■ DATA FOR ANALYSIS:
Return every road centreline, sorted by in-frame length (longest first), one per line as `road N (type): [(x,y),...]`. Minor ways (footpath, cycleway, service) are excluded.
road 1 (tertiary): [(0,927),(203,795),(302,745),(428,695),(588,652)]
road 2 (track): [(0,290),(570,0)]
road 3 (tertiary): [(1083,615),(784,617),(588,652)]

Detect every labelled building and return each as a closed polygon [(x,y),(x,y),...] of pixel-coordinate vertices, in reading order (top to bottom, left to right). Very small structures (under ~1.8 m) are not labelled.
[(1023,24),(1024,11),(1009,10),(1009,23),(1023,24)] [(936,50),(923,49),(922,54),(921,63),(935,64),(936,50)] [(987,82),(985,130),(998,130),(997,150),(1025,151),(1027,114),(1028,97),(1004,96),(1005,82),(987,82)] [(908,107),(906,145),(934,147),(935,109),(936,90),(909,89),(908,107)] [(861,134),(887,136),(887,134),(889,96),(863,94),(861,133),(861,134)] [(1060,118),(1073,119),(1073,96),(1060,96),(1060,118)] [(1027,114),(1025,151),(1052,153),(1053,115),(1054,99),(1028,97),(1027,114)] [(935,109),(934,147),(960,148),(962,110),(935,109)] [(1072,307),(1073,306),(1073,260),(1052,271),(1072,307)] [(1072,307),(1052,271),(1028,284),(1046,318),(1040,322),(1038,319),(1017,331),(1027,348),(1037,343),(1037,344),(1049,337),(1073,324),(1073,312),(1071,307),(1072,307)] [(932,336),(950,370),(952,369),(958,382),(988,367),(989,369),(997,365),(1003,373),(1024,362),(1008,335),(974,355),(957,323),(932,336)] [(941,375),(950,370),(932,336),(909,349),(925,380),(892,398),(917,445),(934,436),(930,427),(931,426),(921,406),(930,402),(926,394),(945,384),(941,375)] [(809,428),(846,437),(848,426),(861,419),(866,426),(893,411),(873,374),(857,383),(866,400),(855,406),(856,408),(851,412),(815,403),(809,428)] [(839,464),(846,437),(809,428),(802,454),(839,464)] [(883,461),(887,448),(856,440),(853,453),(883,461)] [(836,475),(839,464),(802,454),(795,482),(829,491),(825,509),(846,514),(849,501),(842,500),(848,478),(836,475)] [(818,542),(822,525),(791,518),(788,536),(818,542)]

■ THE PROBLEM:
Say every entry again, exactly as it reads.

■ RESPONSE TO THIS TASK:
Return every road centreline, sorted by in-frame length (longest first), one per line as `road N (type): [(x,y),...]`. Minor ways (footpath, cycleway, service) are excluded.
road 1 (tertiary): [(0,927),(203,795),(302,745),(428,695),(588,652)]
road 2 (track): [(0,290),(570,0)]
road 3 (tertiary): [(1083,615),(784,617),(588,652)]

Detect every labelled building and return each as a closed polygon [(x,y),(x,y),...] of pixel-coordinate vertices, in reading order (top to bottom, left to right). Very small structures (under ~1.8 m) are not labelled.
[(1023,24),(1024,11),(1009,10),(1009,23),(1023,24)] [(936,50),(923,49),(922,54),(921,63),(935,64),(936,50)] [(987,82),(985,130),(998,130),(997,150),(1025,151),(1027,114),(1028,97),(1004,96),(1005,82),(987,82)] [(908,107),(906,145),(934,147),(935,109),(936,90),(909,89),(908,107)] [(861,134),(887,136),(887,134),(889,96),(863,94),(861,133),(861,134)] [(1060,118),(1073,119),(1073,96),(1060,96),(1060,118)] [(1027,114),(1025,151),(1052,153),(1053,115),(1054,99),(1028,97),(1027,114)] [(935,109),(934,147),(960,148),(962,110),(935,109)] [(1072,307),(1073,306),(1073,260),(1052,271),(1072,307)] [(1072,307),(1052,271),(1028,284),(1046,318),(1040,322),(1038,319),(1017,331),(1027,348),(1037,343),(1037,344),(1049,337),(1073,324),(1073,312),(1071,307),(1072,307)] [(932,336),(950,370),(952,369),(958,382),(988,367),(989,369),(997,365),(1003,373),(1024,362),(1008,335),(974,355),(957,323),(932,336)] [(941,375),(950,370),(932,336),(909,349),(925,380),(892,398),(917,445),(934,436),(930,427),(931,426),(921,406),(930,402),(926,394),(945,384),(941,375)] [(809,428),(846,437),(848,426),(861,419),(866,426),(893,411),(873,374),(857,383),(866,400),(855,406),(856,408),(851,412),(815,403),(809,428)] [(839,464),(846,437),(809,428),(802,454),(839,464)] [(883,461),(887,448),(856,440),(853,453),(883,461)] [(836,475),(839,464),(802,454),(795,482),(829,491),(825,509),(846,514),(849,501),(842,500),(848,478),(836,475)] [(818,542),(822,525),(791,518),(788,536),(818,542)]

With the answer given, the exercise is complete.